- _What to produce_
From the records below, output exactly the lines starting at the line with "green line: (124, 61) -> (279, 63), moved" and ending at the line with "purple semicircle: (179, 106)", both of them included, but no pictures.

* * * * *

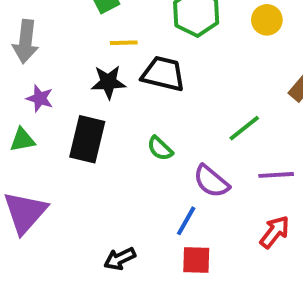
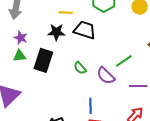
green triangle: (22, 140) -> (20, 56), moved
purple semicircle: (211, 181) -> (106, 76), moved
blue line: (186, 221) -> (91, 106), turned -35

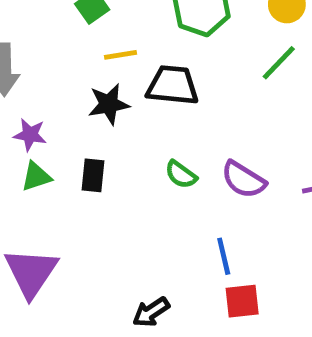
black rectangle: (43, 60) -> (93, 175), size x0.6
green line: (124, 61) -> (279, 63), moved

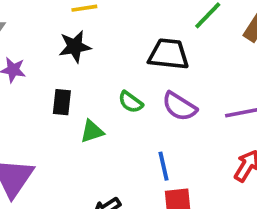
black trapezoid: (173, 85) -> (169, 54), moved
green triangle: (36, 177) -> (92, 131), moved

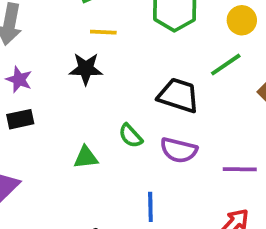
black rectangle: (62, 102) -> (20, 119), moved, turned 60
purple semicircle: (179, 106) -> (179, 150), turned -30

* * * * *

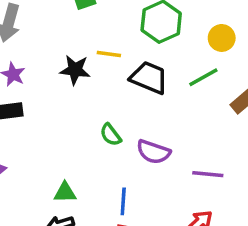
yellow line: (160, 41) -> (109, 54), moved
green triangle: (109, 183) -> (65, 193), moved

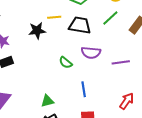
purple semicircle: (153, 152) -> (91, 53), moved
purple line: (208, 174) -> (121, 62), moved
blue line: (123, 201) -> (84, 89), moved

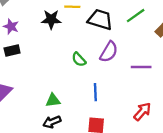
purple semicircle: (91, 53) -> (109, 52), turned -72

* * * * *

- _Answer box_
green line: (124, 61) -> (279, 63), moved

black trapezoid: (173, 85) -> (169, 54), moved
green triangle: (36, 177) -> (92, 131), moved

black rectangle: (62, 102) -> (20, 119), moved, turned 60
purple semicircle: (179, 106) -> (179, 150), turned -30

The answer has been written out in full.